*ABOUT THIS TASK*.
Find the line with "IR3 pin OUT: D9 -> D4" in the entries below, then reproduce it and every line after it down to and including the line with "RADIO2 pin MOSI: none -> D5", exactly.

[[ DATA SUPPLIED, beginning ]]

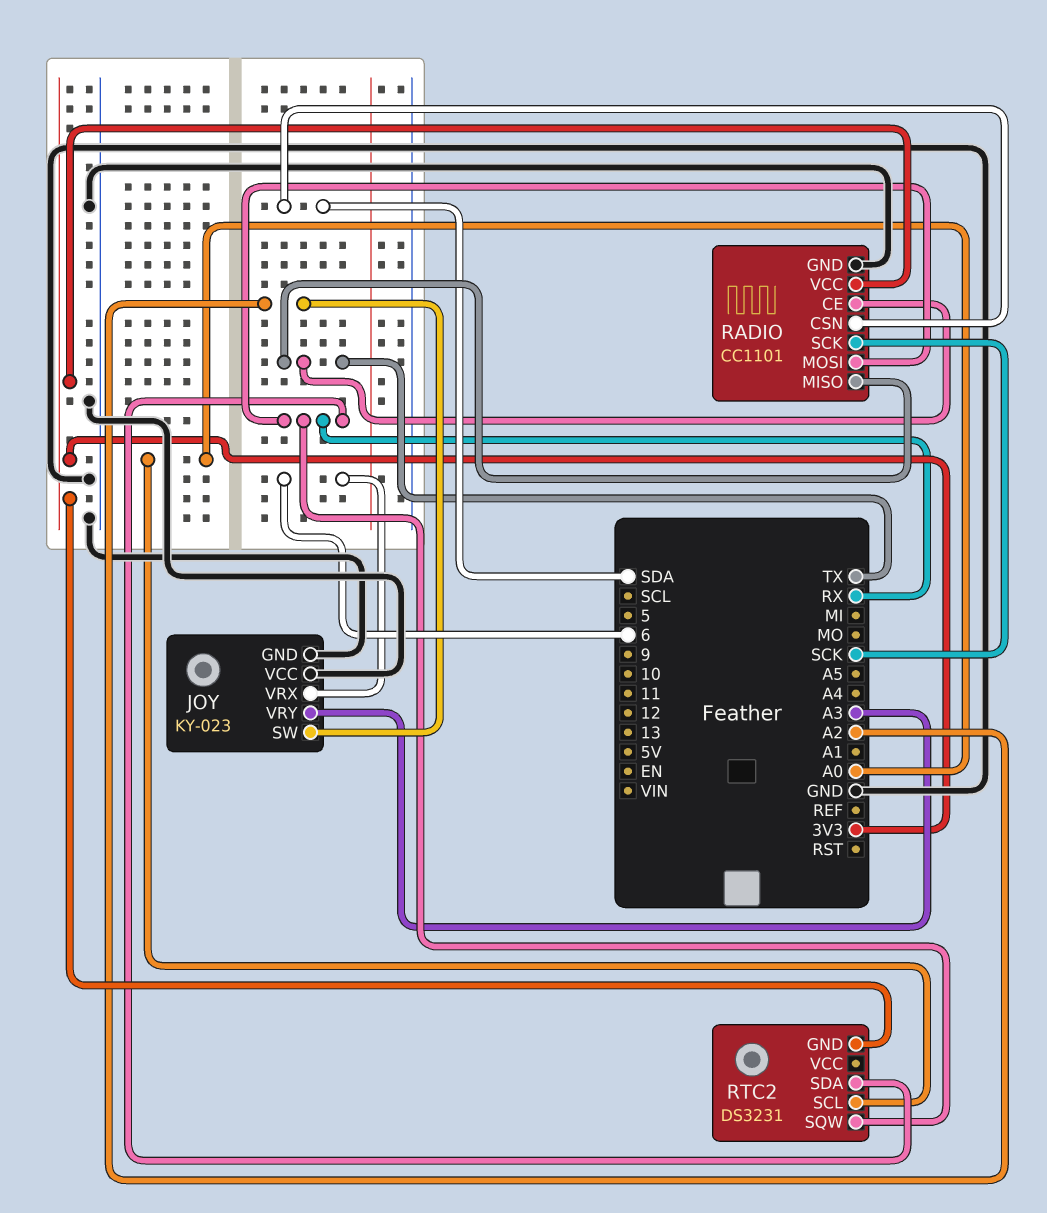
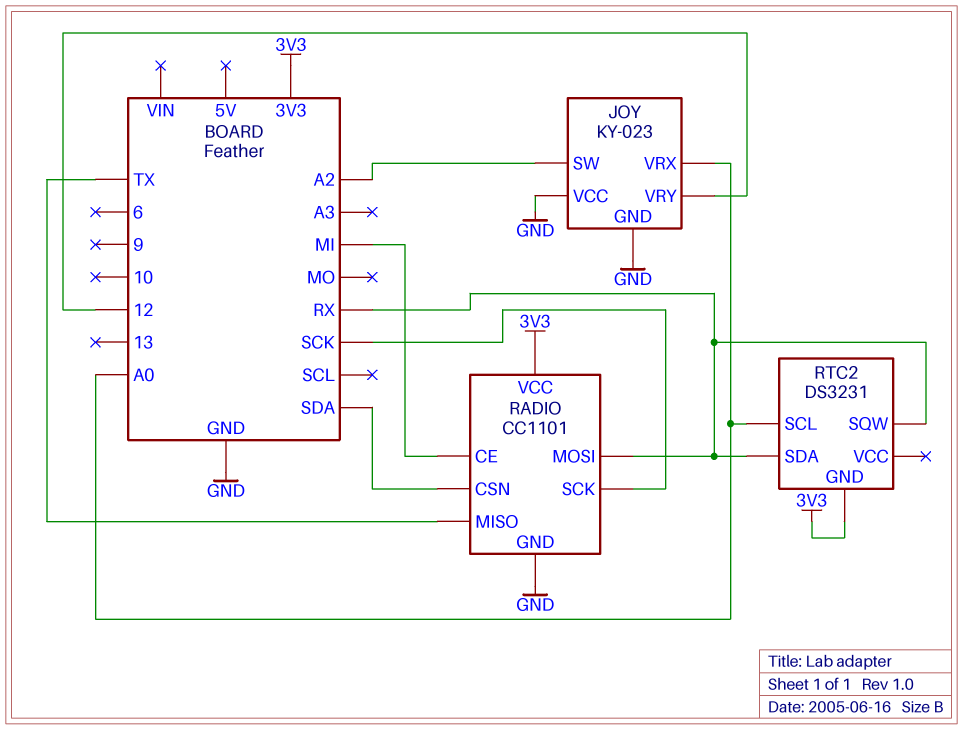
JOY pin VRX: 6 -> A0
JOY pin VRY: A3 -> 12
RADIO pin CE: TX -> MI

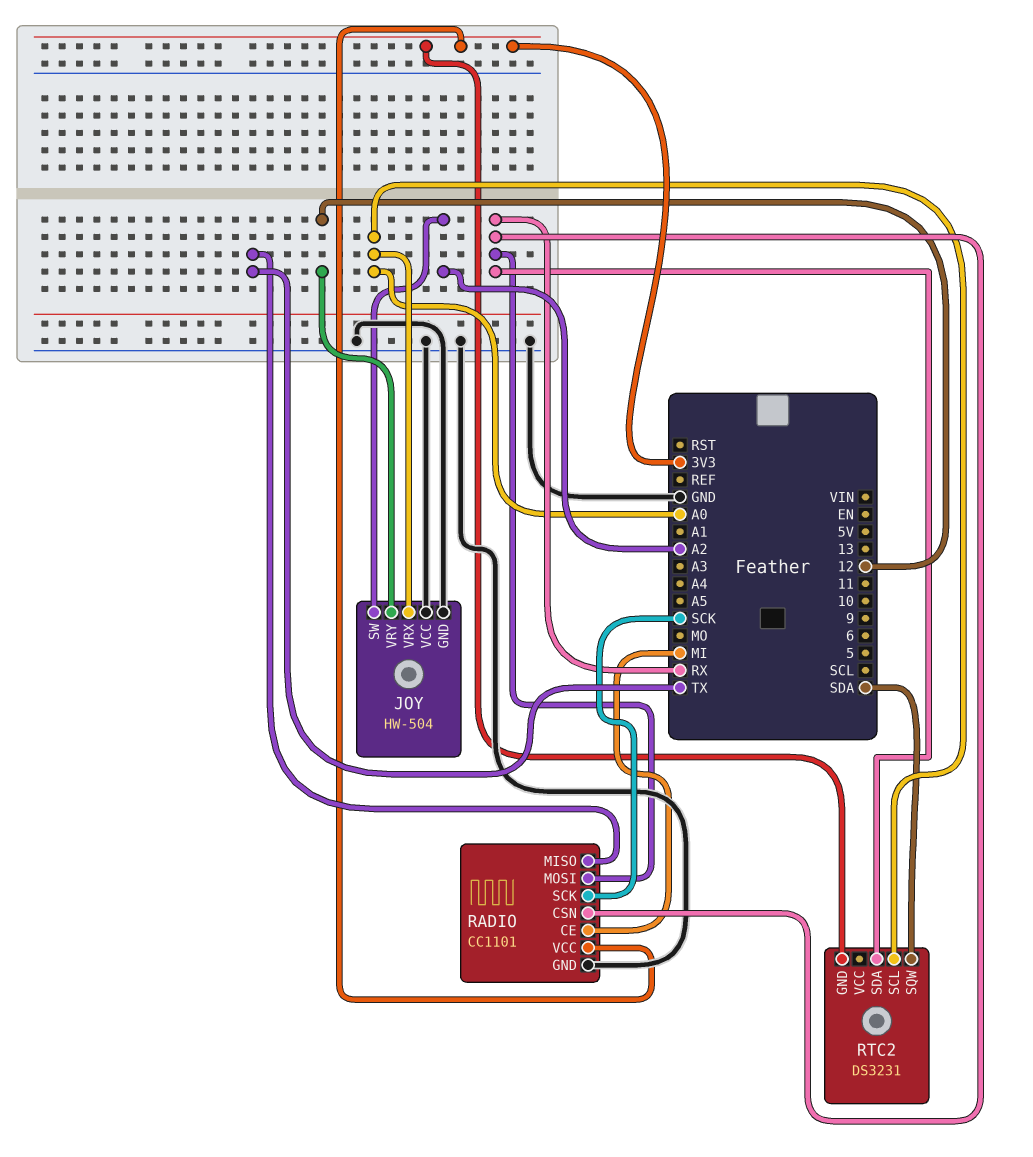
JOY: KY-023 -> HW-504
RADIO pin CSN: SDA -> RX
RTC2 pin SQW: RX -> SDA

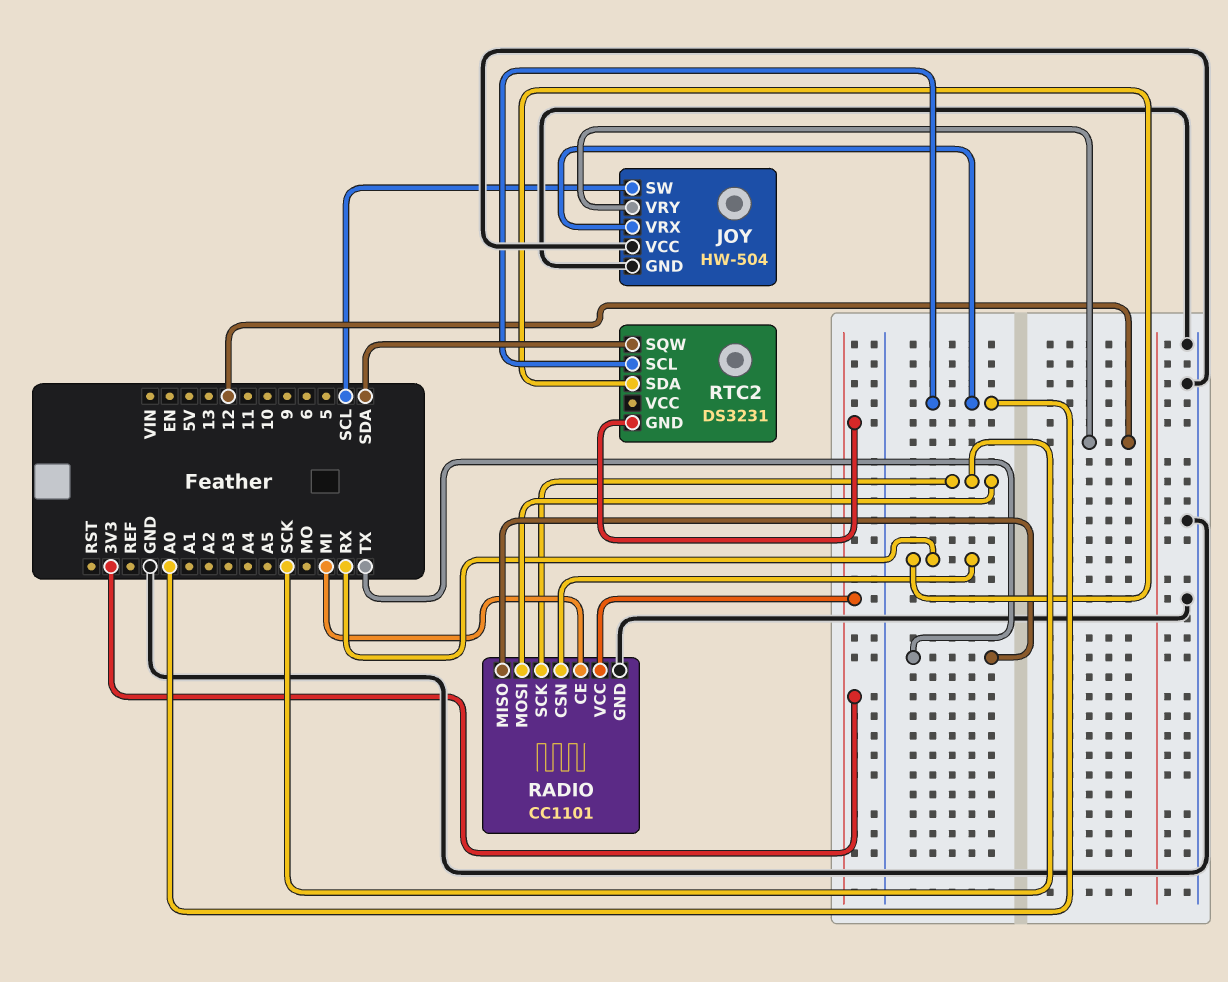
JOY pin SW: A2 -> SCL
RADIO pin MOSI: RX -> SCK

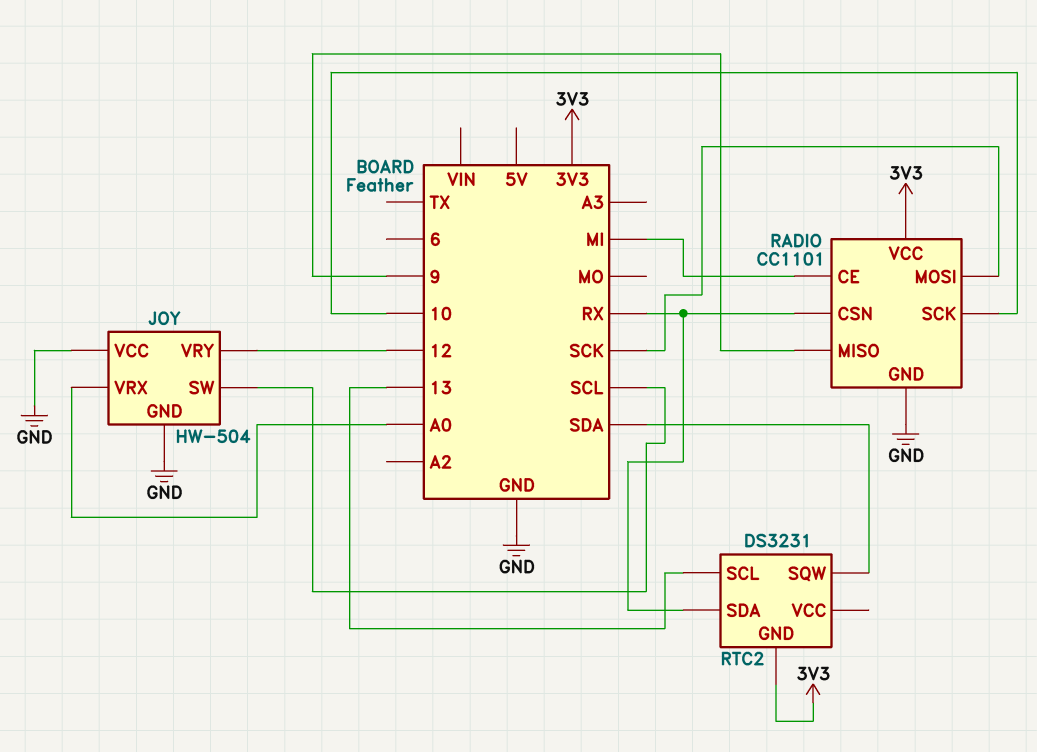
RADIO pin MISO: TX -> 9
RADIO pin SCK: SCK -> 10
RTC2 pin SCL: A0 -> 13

[[ DATA SUPPLIED, end ]]
[[ DATA SUPPLIED, beginning ]]

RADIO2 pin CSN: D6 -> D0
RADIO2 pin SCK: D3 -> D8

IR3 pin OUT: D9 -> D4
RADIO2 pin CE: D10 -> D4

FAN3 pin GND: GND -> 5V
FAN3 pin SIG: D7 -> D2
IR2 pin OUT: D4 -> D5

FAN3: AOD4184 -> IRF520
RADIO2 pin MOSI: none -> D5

[[ DATA SUPPLIED, end ]]

*EXERCISE OUTPUT*.
IR3 pin OUT: D9 -> D4
RADIO2 pin CE: D10 -> D4

FAN3 pin GND: GND -> 5V
FAN3 pin SIG: D7 -> D2
IR2 pin OUT: D4 -> D5

FAN3: AOD4184 -> IRF520
RADIO2 pin MOSI: none -> D5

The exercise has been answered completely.